Exercise directions> State the number of lines in these records holding "black". Say nothing more.

Records from a data source:

__________

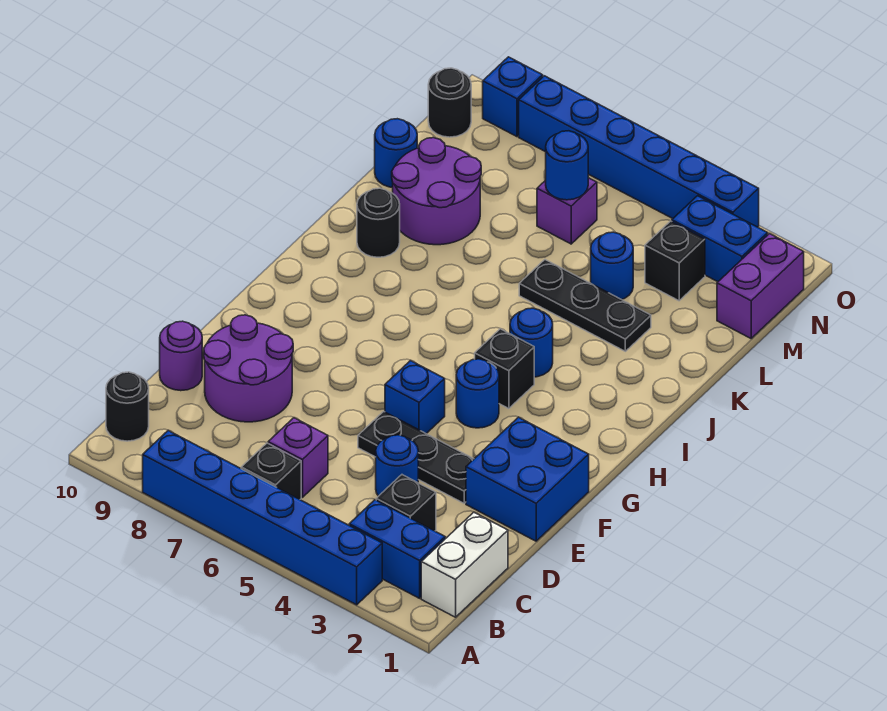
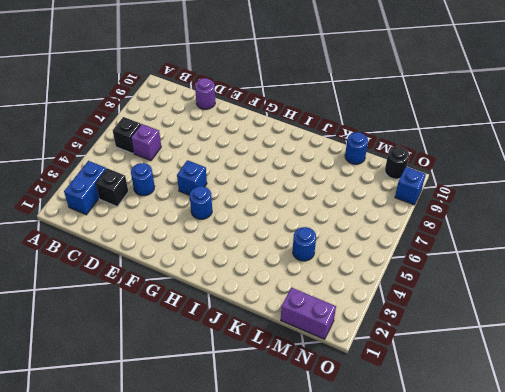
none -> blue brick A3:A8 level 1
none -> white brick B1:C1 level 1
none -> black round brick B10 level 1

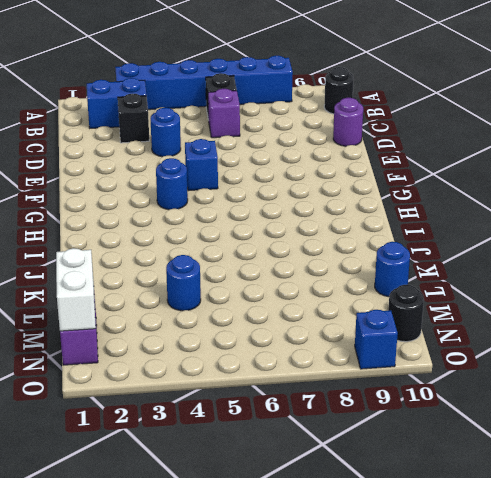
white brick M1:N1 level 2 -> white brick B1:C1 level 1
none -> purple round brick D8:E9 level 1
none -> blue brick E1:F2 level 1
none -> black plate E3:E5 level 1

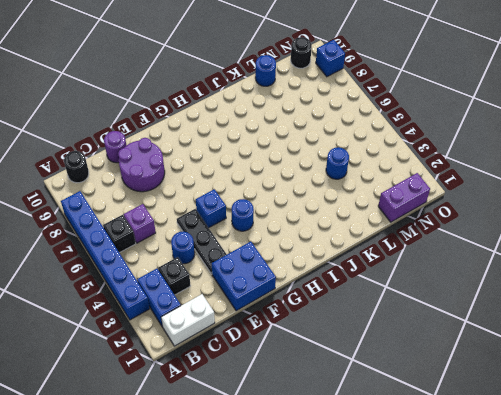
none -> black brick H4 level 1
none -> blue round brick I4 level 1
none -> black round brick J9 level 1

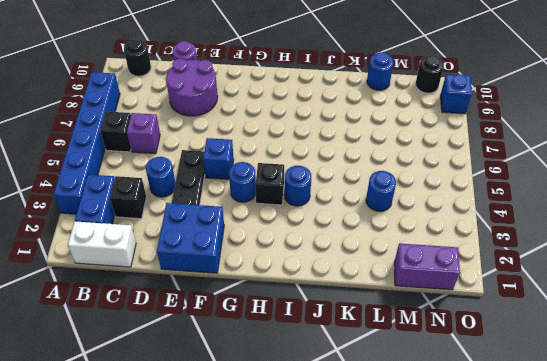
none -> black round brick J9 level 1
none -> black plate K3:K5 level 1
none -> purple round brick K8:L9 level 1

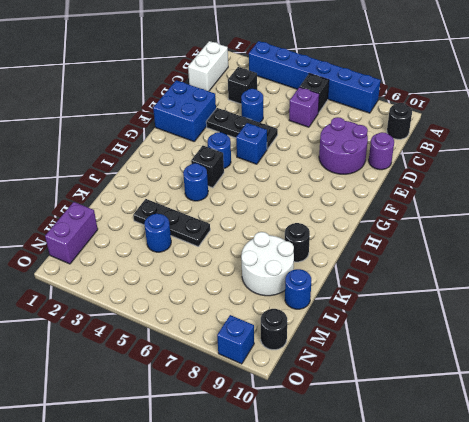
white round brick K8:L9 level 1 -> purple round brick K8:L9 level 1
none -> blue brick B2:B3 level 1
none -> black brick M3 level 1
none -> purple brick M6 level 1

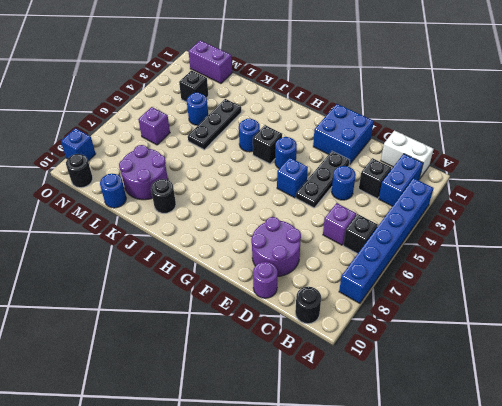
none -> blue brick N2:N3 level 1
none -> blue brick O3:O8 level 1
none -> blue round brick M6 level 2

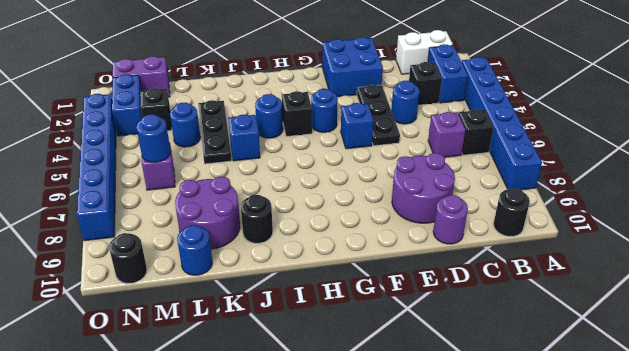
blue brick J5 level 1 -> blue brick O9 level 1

__________

Answer to the exercise> 7